## [제공 데이터]
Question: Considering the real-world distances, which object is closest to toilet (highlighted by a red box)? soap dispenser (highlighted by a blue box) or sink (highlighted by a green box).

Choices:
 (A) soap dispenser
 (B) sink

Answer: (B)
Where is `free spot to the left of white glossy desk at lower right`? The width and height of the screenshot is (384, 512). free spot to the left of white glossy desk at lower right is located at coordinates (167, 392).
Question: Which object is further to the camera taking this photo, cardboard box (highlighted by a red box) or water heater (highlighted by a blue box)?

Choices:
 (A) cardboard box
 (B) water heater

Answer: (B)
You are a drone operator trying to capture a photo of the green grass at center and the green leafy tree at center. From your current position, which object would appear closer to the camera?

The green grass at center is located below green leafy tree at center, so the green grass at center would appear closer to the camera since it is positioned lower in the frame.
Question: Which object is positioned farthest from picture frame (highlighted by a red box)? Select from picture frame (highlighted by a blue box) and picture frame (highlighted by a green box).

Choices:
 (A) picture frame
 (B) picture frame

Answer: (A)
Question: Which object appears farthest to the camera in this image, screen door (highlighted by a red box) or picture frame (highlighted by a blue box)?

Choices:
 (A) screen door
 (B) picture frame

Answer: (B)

...

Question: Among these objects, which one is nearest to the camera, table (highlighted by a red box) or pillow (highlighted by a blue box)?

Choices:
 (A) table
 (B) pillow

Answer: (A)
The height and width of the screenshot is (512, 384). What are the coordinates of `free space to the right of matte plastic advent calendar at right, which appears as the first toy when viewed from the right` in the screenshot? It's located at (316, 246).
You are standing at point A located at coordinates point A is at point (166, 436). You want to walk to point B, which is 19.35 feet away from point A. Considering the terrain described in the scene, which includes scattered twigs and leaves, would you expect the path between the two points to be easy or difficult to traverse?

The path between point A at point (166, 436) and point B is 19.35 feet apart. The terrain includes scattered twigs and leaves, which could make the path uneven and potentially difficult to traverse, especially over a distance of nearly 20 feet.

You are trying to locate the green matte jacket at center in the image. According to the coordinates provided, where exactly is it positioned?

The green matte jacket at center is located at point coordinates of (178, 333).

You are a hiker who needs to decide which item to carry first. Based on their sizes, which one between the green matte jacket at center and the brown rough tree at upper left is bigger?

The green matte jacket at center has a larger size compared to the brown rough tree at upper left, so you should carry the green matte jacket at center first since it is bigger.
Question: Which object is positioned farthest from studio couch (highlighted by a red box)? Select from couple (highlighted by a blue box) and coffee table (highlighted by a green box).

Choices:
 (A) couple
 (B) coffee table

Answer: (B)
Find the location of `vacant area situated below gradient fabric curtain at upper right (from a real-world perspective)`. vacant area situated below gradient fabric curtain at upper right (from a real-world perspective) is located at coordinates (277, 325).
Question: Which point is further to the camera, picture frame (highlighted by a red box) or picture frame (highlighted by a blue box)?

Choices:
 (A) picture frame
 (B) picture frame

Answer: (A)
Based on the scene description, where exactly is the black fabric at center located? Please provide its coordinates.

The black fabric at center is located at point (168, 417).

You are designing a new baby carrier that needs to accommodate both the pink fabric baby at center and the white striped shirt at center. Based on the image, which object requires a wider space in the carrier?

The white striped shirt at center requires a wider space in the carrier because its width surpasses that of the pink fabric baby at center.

## [서술 과제]
"The path between point"이 들어 있는 줄에서 시작해 "You are a hiker"가 들어 있는 줄에서 끝나는 부분을 고쳐 다시 쓰세요. "green matte jacket"를 "blue matte jacket"로 바꾸고 나머지는 그대로 두세요.

## [연습 문제 답]
The path between point A at point (166, 436) and point B is 19.35 feet apart. The terrain includes scattered twigs and leaves, which could make the path uneven and potentially difficult to traverse, especially over a distance of nearly 20 feet.

You are trying to locate the blue matte jacket at center in the image. According to the coordinates provided, where exactly is it positioned?

The blue matte jacket at center is located at point coordinates of (178, 333).

You are a hiker who needs to decide which item to carry first. Based on their sizes, which one between the blue matte jacket at center and the brown rough tree at upper left is bigger?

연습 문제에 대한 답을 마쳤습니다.